_BRIEF_
Below is a listing with pictures. Repeat exactly the lines starting at the one holding "U2 pin IN: N_12 -> GND" and going on through the one holding "R1: 27 (N_8, N_11) -> none", and leave every picture out.

╭─ MATERIAL SHOWN

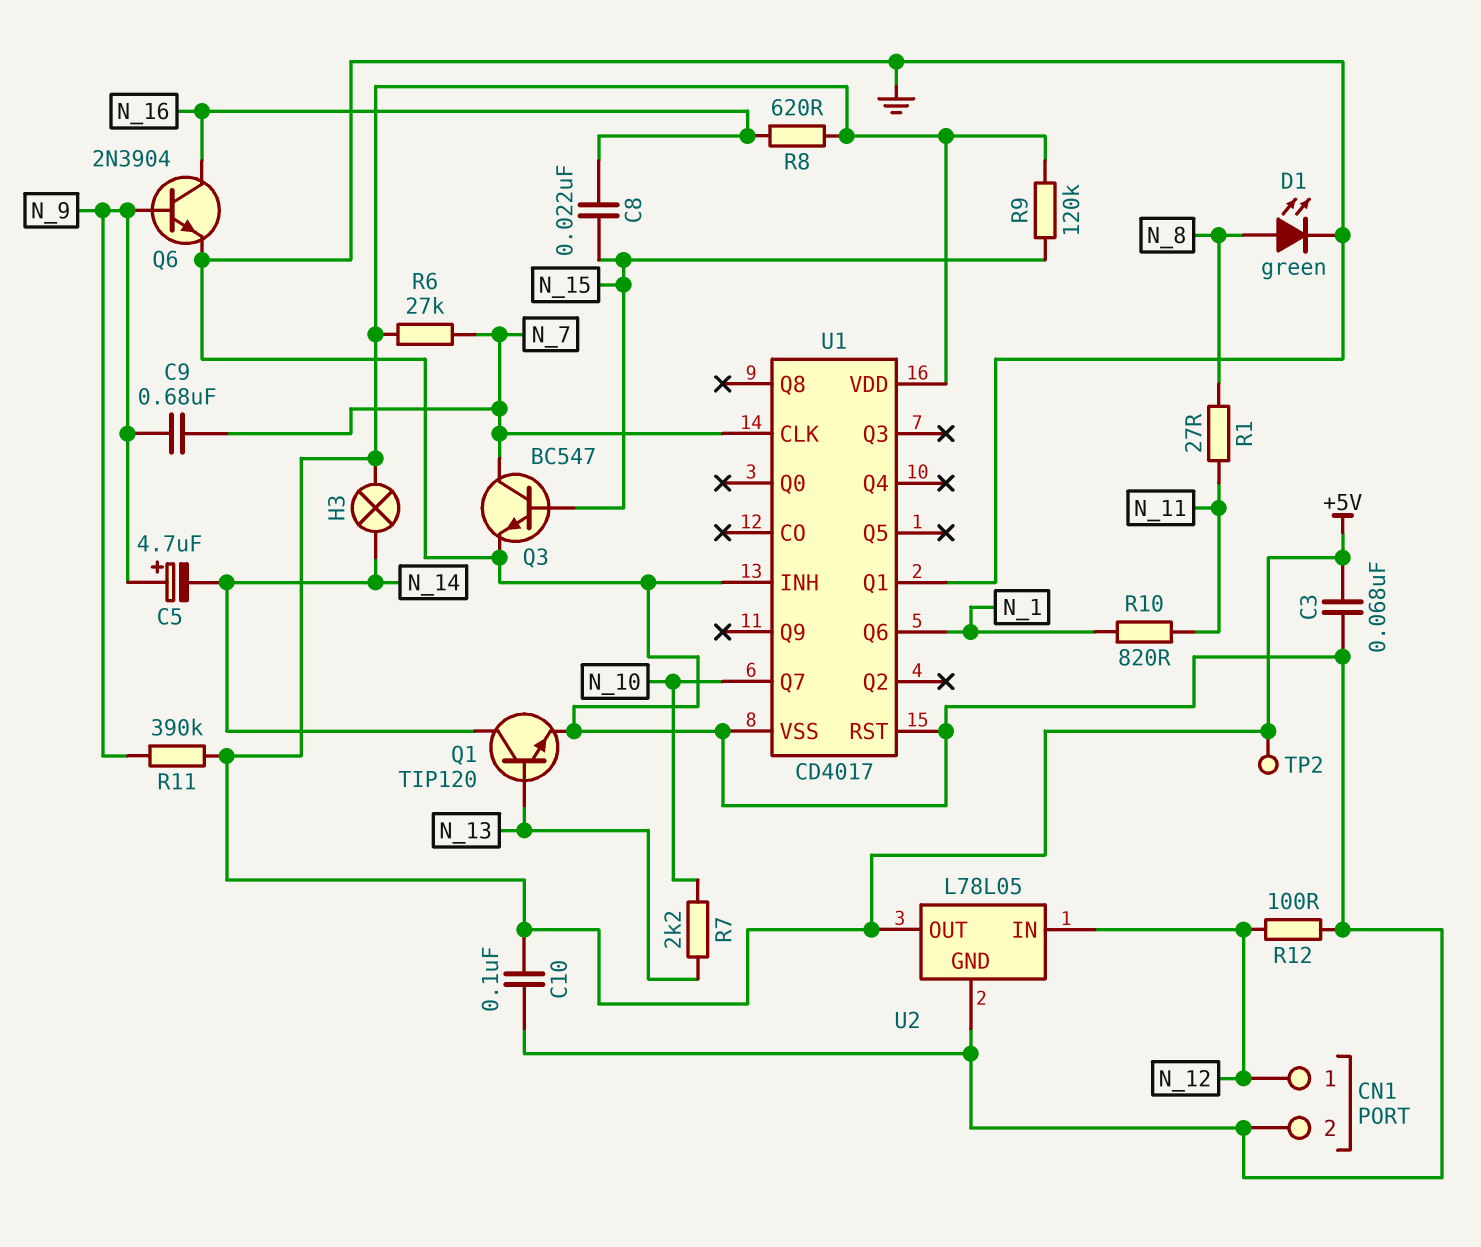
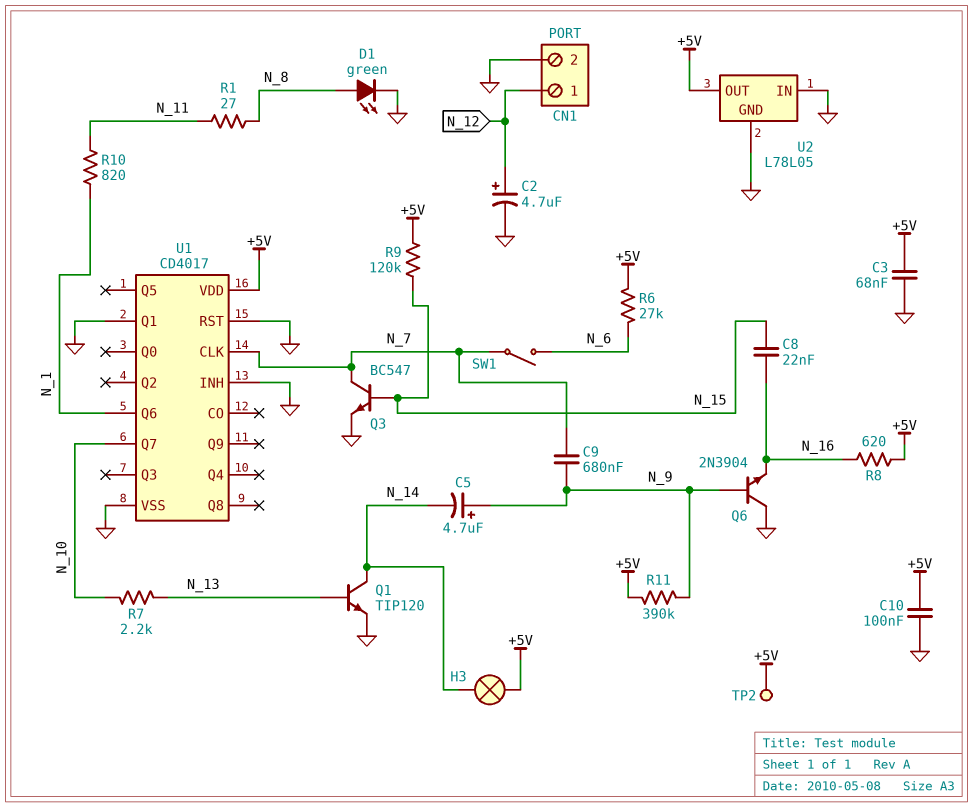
C2: none -> 4.7uF (plus N_12, minus GND)
Q6: NPN 2N3904 (B N_9, C N_16, E GND) -> NPN 2N3904 (B N_9, C GND, E N_16)
R6: 27k (+5V, N_7) -> 27k (+5V, N_6)
R12: 100 (GND, N_12) -> none
SW1: none -> switch (N_6, N_7)
U2 pin IN: N_12 -> GND

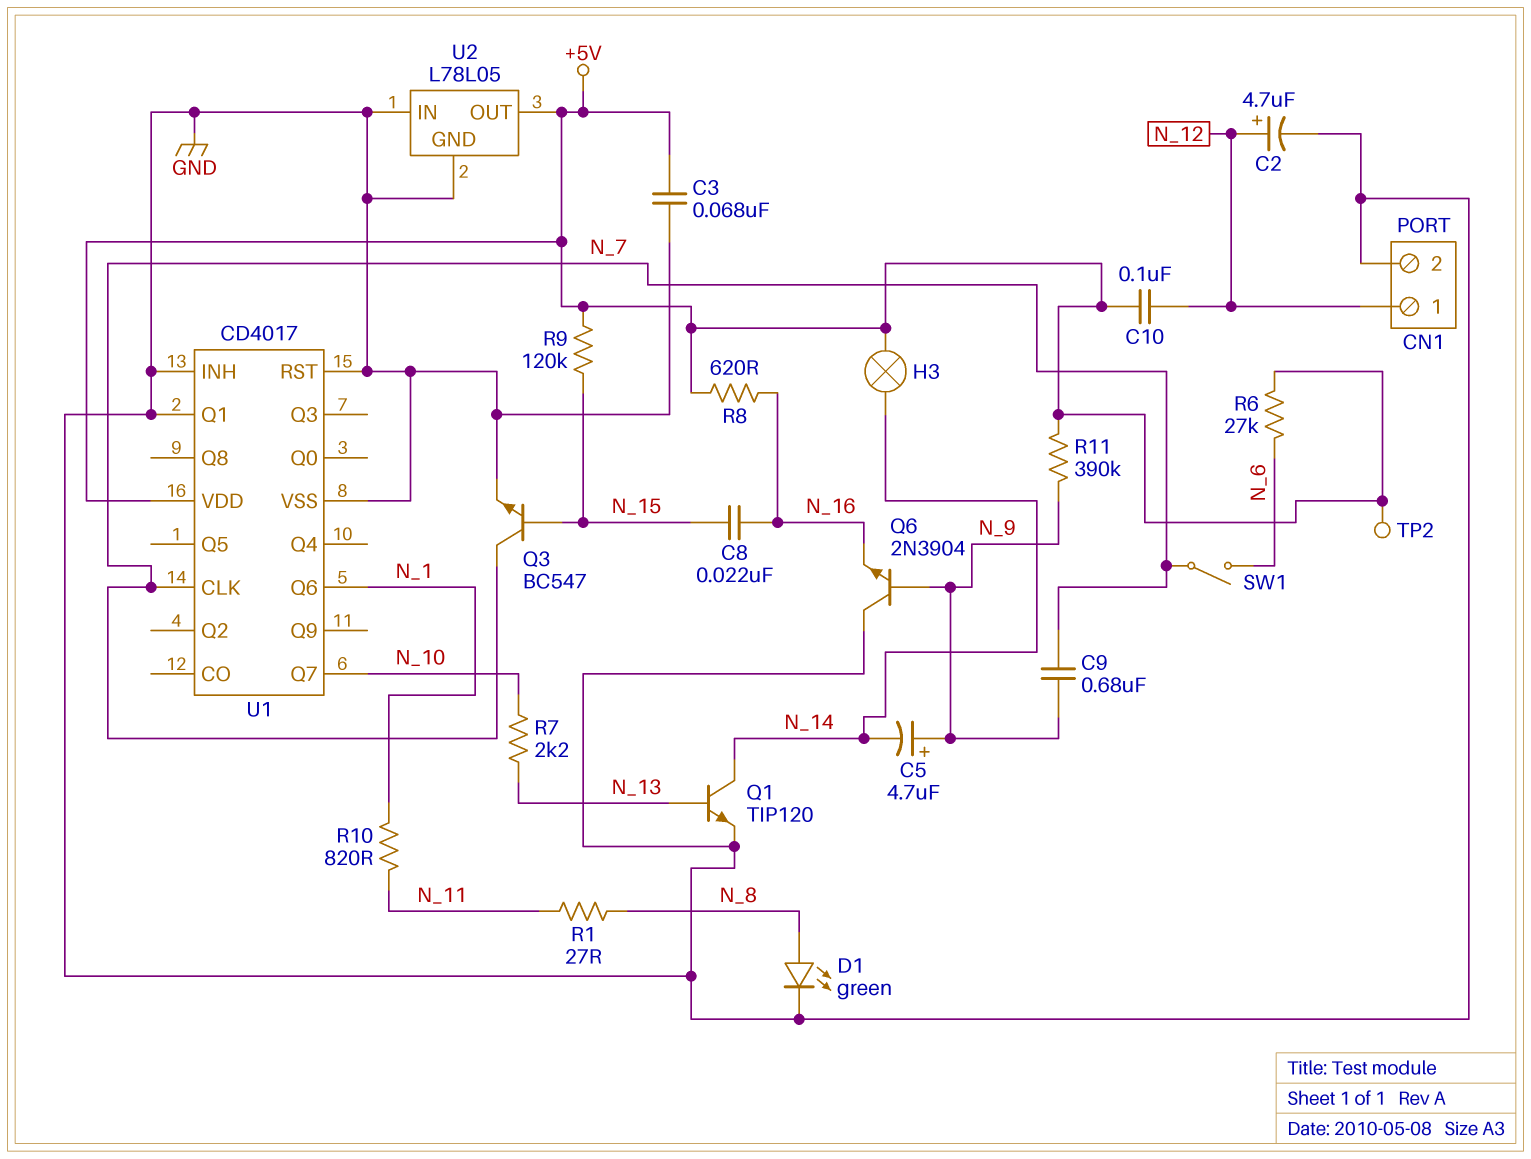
C10: 100nF (+5V, GND) -> 100nF (+5V, N_12)

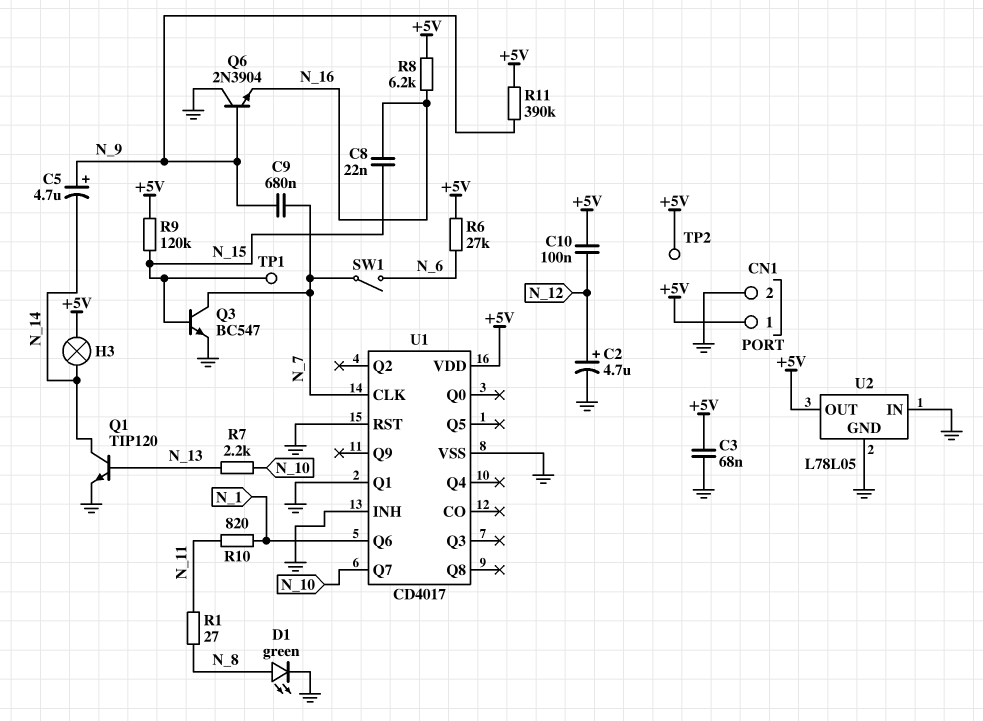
CN1 pin 1: N_12 -> +5V
R8: 620 (+5V, N_16) -> 6.2k (+5V, N_16)
TP1: none -> test point (N_15)

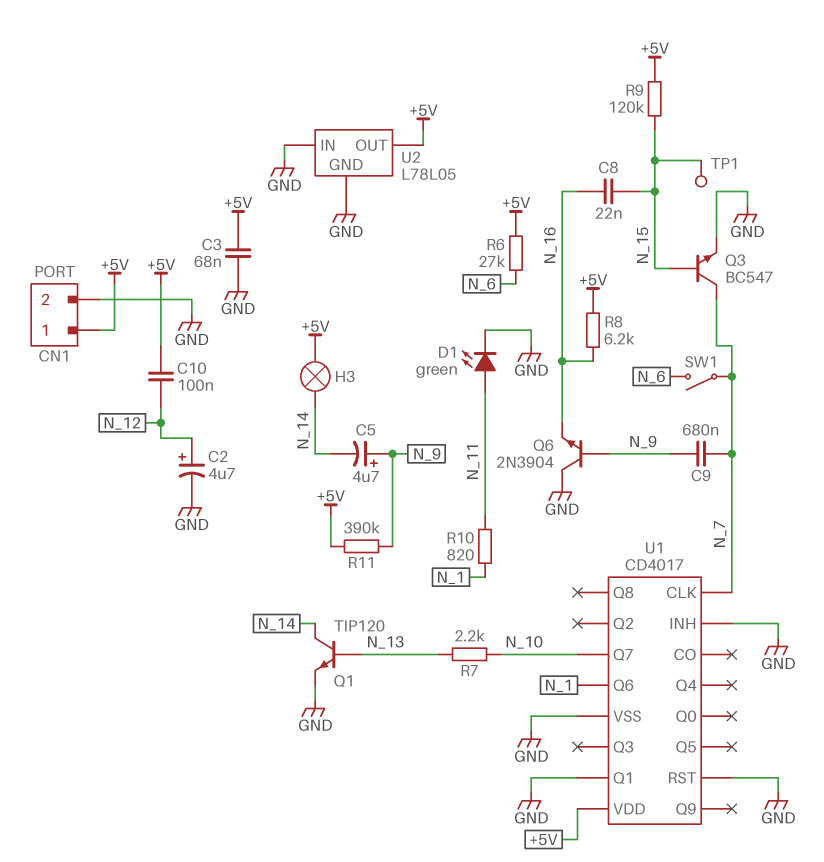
D1: LED green (A N_8, K GND) -> LED green (A N_11, K GND)
R1: 27 (N_8, N_11) -> none
TP2: test point (+5V) -> none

╰─

_RESPONSE_
U2 pin IN: N_12 -> GND

C10: 100nF (+5V, GND) -> 100nF (+5V, N_12)

CN1 pin 1: N_12 -> +5V
R8: 620 (+5V, N_16) -> 6.2k (+5V, N_16)
TP1: none -> test point (N_15)

D1: LED green (A N_8, K GND) -> LED green (A N_11, K GND)
R1: 27 (N_8, N_11) -> none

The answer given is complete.